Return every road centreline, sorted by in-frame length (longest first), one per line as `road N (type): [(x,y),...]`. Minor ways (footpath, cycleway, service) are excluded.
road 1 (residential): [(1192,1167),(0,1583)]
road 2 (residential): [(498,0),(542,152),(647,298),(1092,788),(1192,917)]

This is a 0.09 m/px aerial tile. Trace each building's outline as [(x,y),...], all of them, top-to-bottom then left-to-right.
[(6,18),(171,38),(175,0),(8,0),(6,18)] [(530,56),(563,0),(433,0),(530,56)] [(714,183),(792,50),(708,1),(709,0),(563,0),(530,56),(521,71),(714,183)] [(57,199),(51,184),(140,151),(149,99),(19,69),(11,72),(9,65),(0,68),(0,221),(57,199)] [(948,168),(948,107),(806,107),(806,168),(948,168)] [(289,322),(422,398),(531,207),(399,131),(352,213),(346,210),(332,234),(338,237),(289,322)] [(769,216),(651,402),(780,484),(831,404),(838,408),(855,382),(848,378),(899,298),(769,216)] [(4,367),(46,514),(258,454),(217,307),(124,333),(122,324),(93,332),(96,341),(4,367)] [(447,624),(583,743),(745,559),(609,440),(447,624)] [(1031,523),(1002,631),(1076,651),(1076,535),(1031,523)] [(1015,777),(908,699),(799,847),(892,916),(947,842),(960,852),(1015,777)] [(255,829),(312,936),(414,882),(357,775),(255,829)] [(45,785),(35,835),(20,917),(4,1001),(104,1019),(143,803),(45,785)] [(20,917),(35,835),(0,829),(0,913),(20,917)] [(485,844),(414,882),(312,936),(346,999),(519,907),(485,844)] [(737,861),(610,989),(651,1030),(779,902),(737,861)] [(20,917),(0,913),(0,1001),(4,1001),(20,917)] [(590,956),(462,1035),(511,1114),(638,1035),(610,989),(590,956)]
++++++
Go through the entries above and reproduce each one exactly.

TASK ANSWER:
Return every road centreline, sorted by in-frame length (longest first), one per line as `road N (type): [(x,y),...]`. Minor ways (footpath, cycleway, service) are excluded.
road 1 (residential): [(1192,1167),(0,1583)]
road 2 (residential): [(498,0),(542,152),(647,298),(1092,788),(1192,917)]

This is a 0.09 m/px aerial tile. Trace each building's outline as [(x,y),...], all of them, top-to-bottom then left-to-right.
[(6,18),(171,38),(175,0),(8,0),(6,18)] [(530,56),(563,0),(433,0),(530,56)] [(714,183),(792,50),(708,1),(709,0),(563,0),(530,56),(521,71),(714,183)] [(57,199),(51,184),(140,151),(149,99),(19,69),(11,72),(9,65),(0,68),(0,221),(57,199)] [(948,168),(948,107),(806,107),(806,168),(948,168)] [(289,322),(422,398),(531,207),(399,131),(352,213),(346,210),(332,234),(338,237),(289,322)] [(769,216),(651,402),(780,484),(831,404),(838,408),(855,382),(848,378),(899,298),(769,216)] [(4,367),(46,514),(258,454),(217,307),(124,333),(122,324),(93,332),(96,341),(4,367)] [(447,624),(583,743),(745,559),(609,440),(447,624)] [(1031,523),(1002,631),(1076,651),(1076,535),(1031,523)] [(1015,777),(908,699),(799,847),(892,916),(947,842),(960,852),(1015,777)] [(255,829),(312,936),(414,882),(357,775),(255,829)] [(45,785),(35,835),(20,917),(4,1001),(104,1019),(143,803),(45,785)] [(20,917),(35,835),(0,829),(0,913),(20,917)] [(485,844),(414,882),(312,936),(346,999),(519,907),(485,844)] [(737,861),(610,989),(651,1030),(779,902),(737,861)] [(20,917),(0,913),(0,1001),(4,1001),(20,917)] [(590,956),(462,1035),(511,1114),(638,1035),(610,989),(590,956)]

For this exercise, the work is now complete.